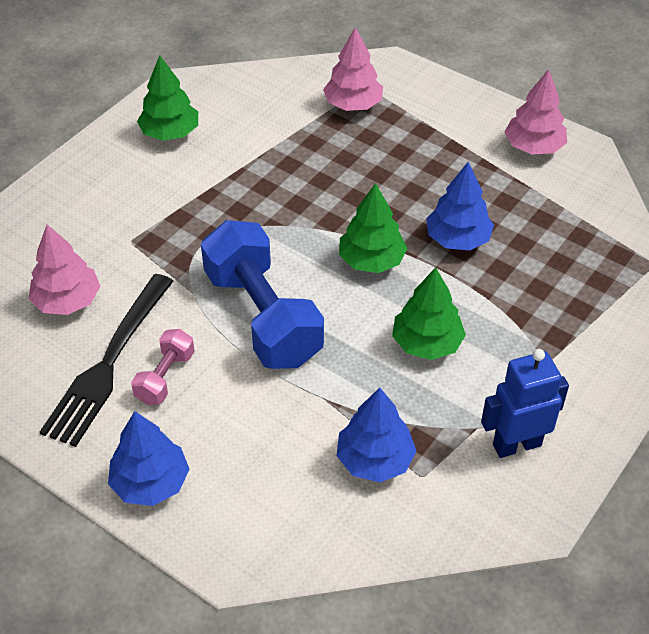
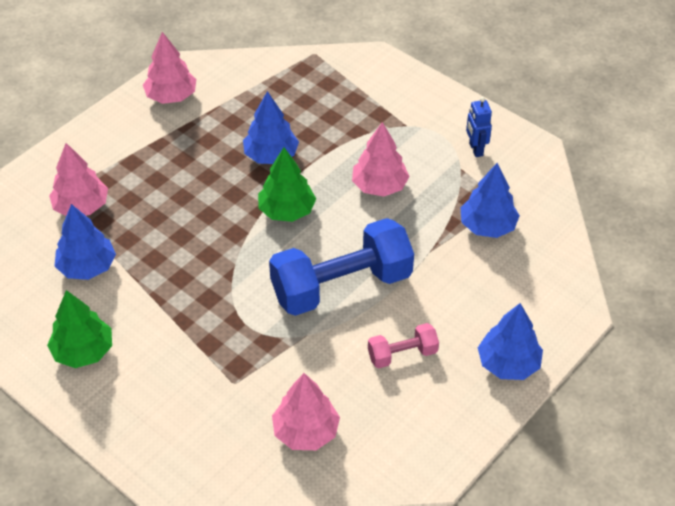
camera: 85 degrees left, 0 degrees up
(109, 363) = (384, 396): black fork -> none
(165, 377) = (402, 354): pink dumbbell -> pink dumbbell turned 45 degrees counterclockwise
(274, 120) = (87, 267): none -> blue tree
(427, 343) = (379, 186): green tree -> pink tree
(516, 444) = (475, 149): blue robot -> blue robot, size x0.65

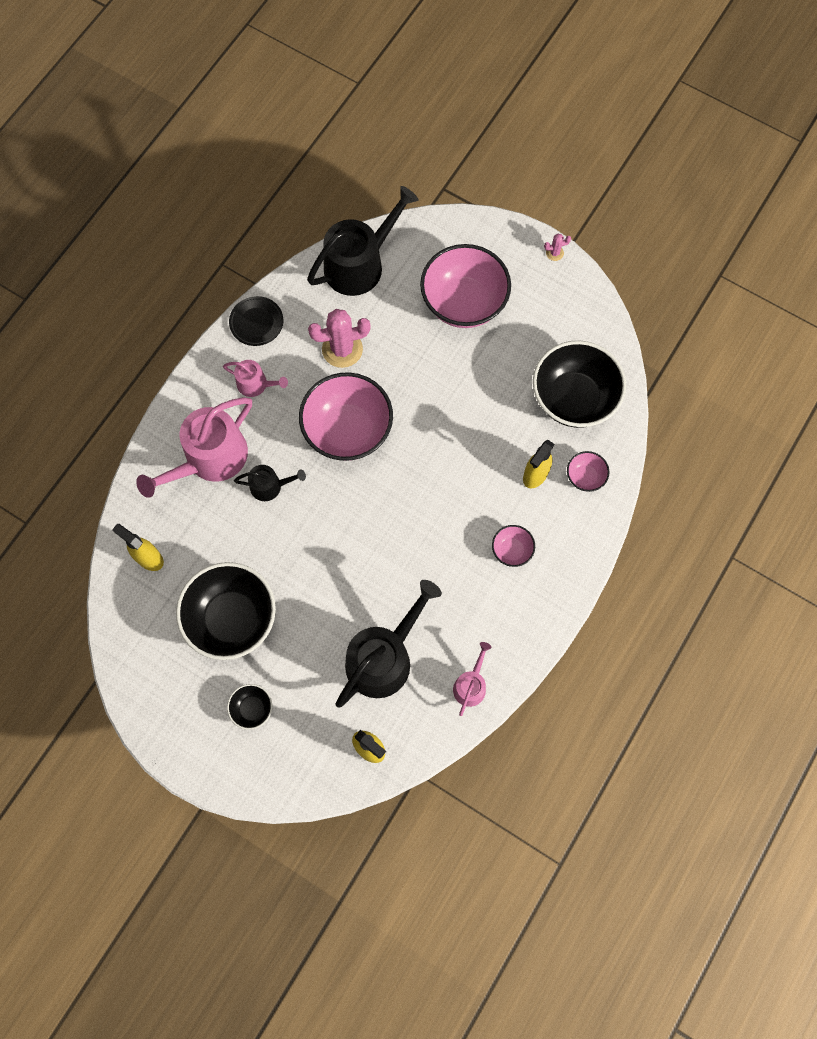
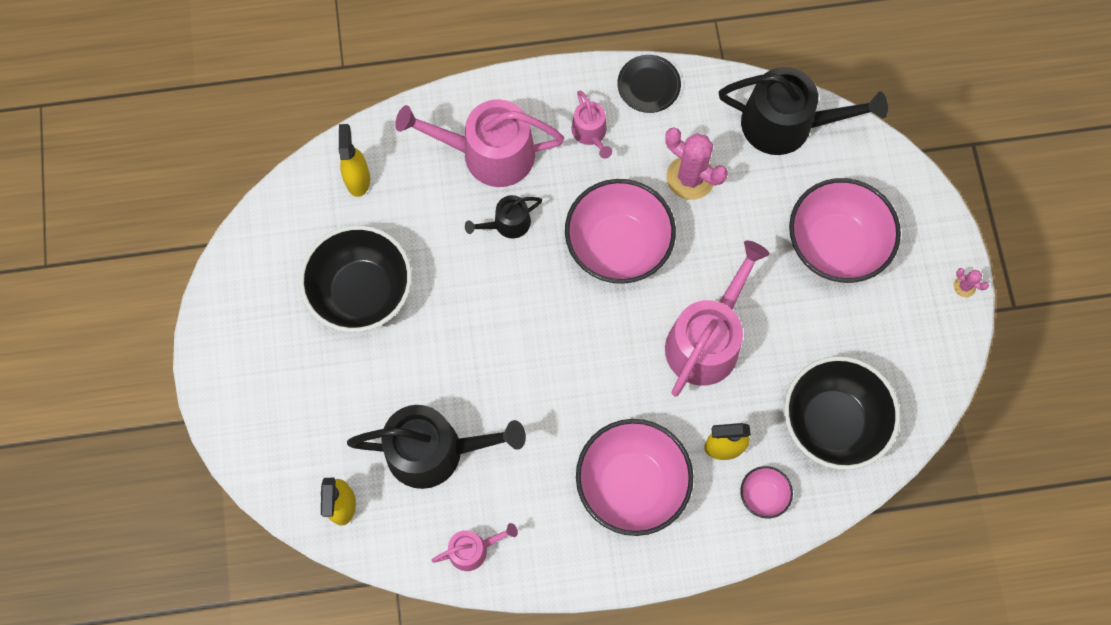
camera: 50 degrees right, 0 degrees up
(252, 708) = (297, 375): black bowl -> none
(270, 486) = (507, 223): black watering can -> black watering can turned 105 degrees clockwise
(458, 428) = (707, 340): none -> pink watering can
(511, 550) = (631, 484): pink bowl -> pink bowl, size x2.20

________________________________________

Exercise requirements. What you give back should be exactly the lines from the line holding "(109, 363) = (384, 396): black fork -> none" through the final line of the material, both ends included, and please leave out the pictures.

Written answer.
(109, 363) = (384, 396): black fork -> none
(165, 377) = (402, 354): pink dumbbell -> pink dumbbell turned 45 degrees counterclockwise
(274, 120) = (87, 267): none -> blue tree
(427, 343) = (379, 186): green tree -> pink tree
(516, 444) = (475, 149): blue robot -> blue robot, size x0.65

camera: 50 degrees right, 0 degrees up
(252, 708) = (297, 375): black bowl -> none
(270, 486) = (507, 223): black watering can -> black watering can turned 105 degrees clockwise
(458, 428) = (707, 340): none -> pink watering can
(511, 550) = (631, 484): pink bowl -> pink bowl, size x2.20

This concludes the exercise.